What is being asked: Type out all the records word for word. Any pictures are to be left out.
[Available records Boundary: Start]
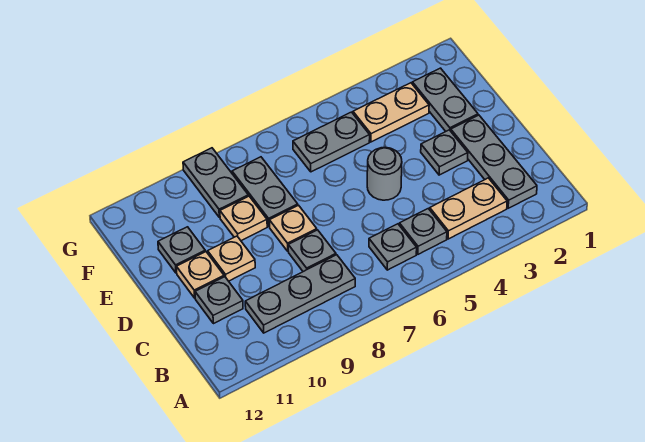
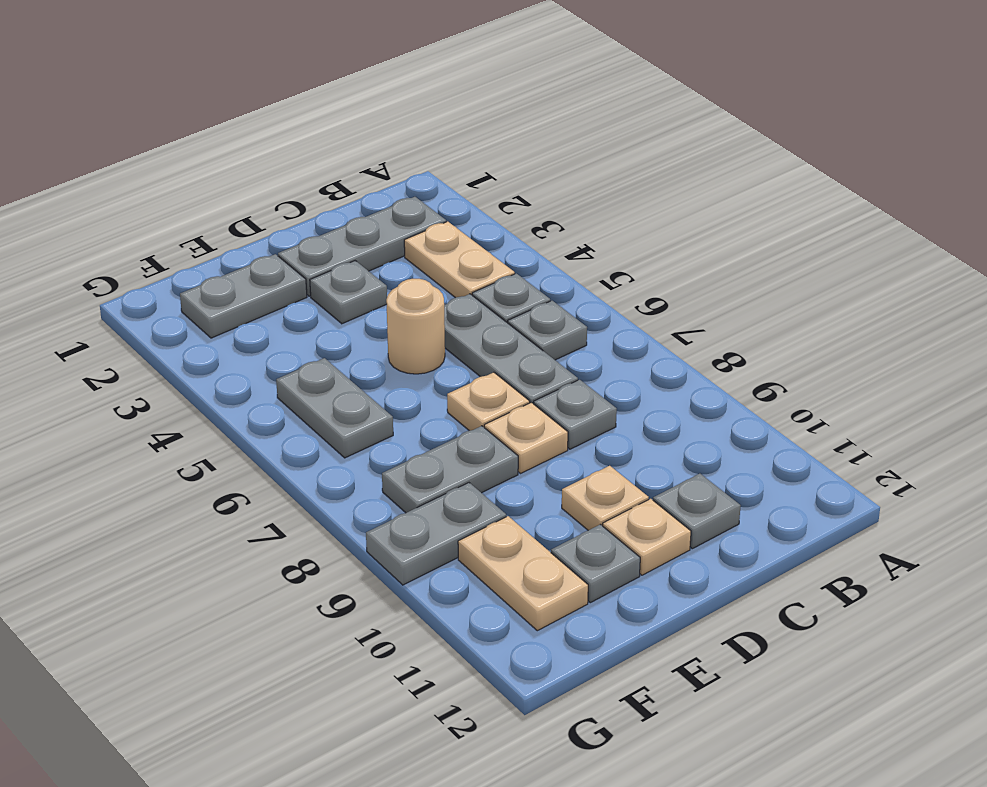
grey plate B8:B10 level 1 -> grey plate C5:C7 level 1
grey round brick D5 level 1 -> tan round brick D5 level 1
tan plate E9 level 1 -> tan plate D7 level 1
tan plate F3:F4 level 1 -> tan plate F10:F11 level 1

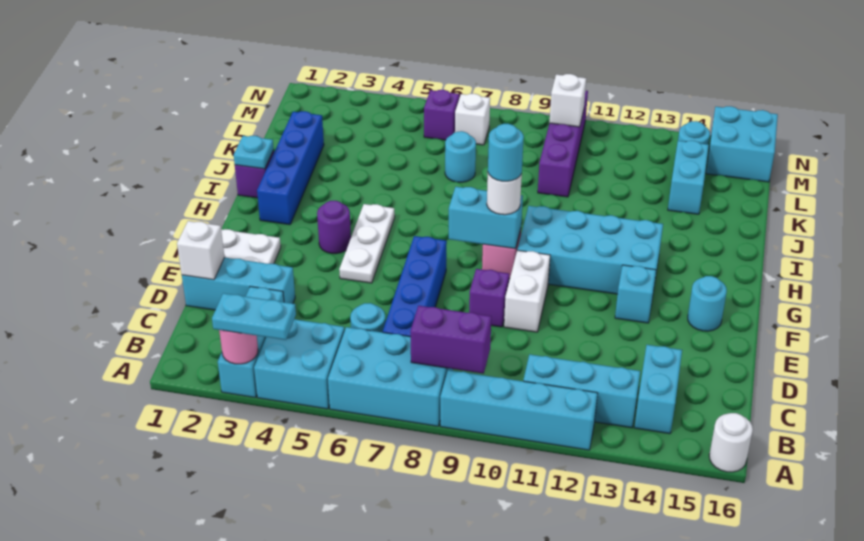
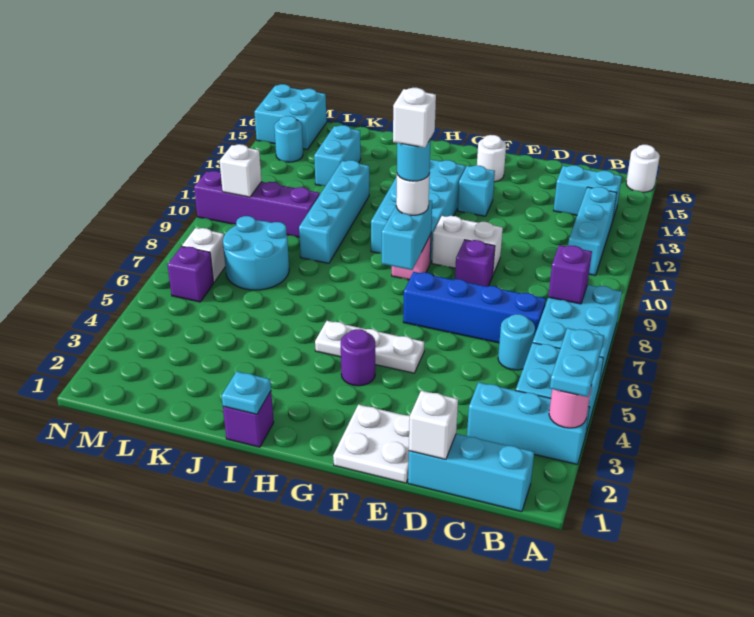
cyan brick A9:A12 level 1 -> cyan brick J9:J12 level 1
purple brick B8:B9 level 2 -> purple brick B8 level 2
cyan brick D1:D3 level 1 -> cyan brick B1:D1 level 1
cyan round brick F15 level 1 -> white round brick F15 level 1
none -> white brick G9 level 5
blue brick H2:K2 level 1 -> none
cyan round brick K7 level 1 -> cyan round brick K7:L8 level 1
cyan brick K14:L14 level 1 -> cyan brick K13:K14 level 1

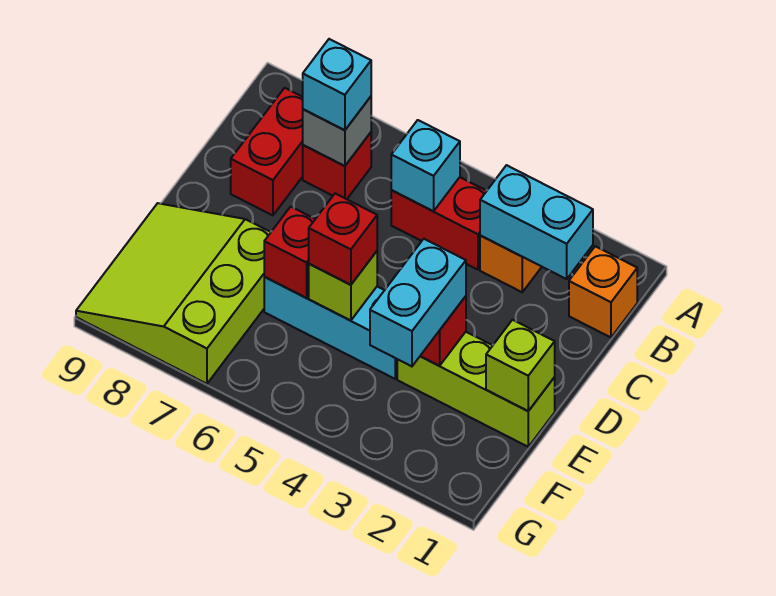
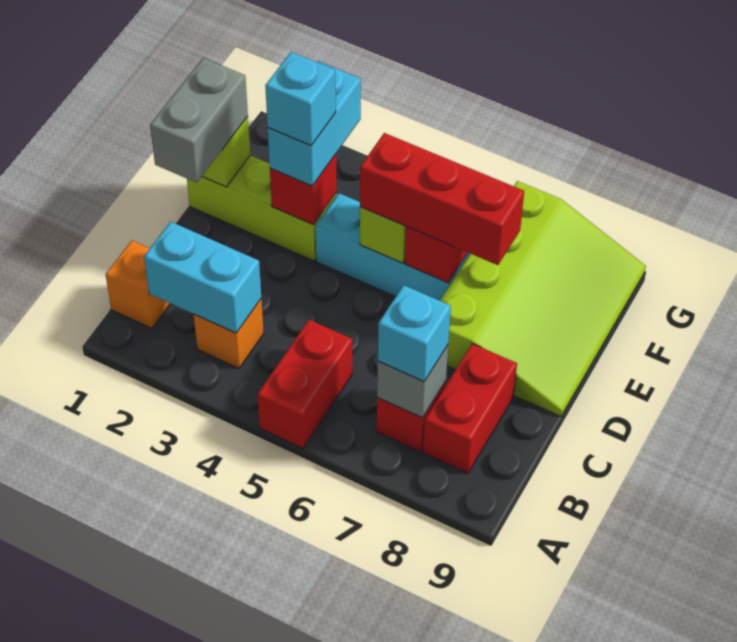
red brick B4:B5 level 1 -> red brick A5:B5 level 1
cyan brick B5 level 2 -> cyan brick E3 level 4
none -> grey brick D1:E1 level 3
red brick E5 level 3 -> red brick E5:E7 level 3
lime slope E7:G9 level 1 top 7 -> lime slope D7:G9 level 1 top 7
[Available records Boundary: End]
Solution:
grey plate B8:B10 level 1 -> grey plate C5:C7 level 1
grey round brick D5 level 1 -> tan round brick D5 level 1
tan plate E9 level 1 -> tan plate D7 level 1
tan plate F3:F4 level 1 -> tan plate F10:F11 level 1

cyan brick A9:A12 level 1 -> cyan brick J9:J12 level 1
purple brick B8:B9 level 2 -> purple brick B8 level 2
cyan brick D1:D3 level 1 -> cyan brick B1:D1 level 1
cyan round brick F15 level 1 -> white round brick F15 level 1
none -> white brick G9 level 5
blue brick H2:K2 level 1 -> none
cyan round brick K7 level 1 -> cyan round brick K7:L8 level 1
cyan brick K14:L14 level 1 -> cyan brick K13:K14 level 1

red brick B4:B5 level 1 -> red brick A5:B5 level 1
cyan brick B5 level 2 -> cyan brick E3 level 4
none -> grey brick D1:E1 level 3
red brick E5 level 3 -> red brick E5:E7 level 3
lime slope E7:G9 level 1 top 7 -> lime slope D7:G9 level 1 top 7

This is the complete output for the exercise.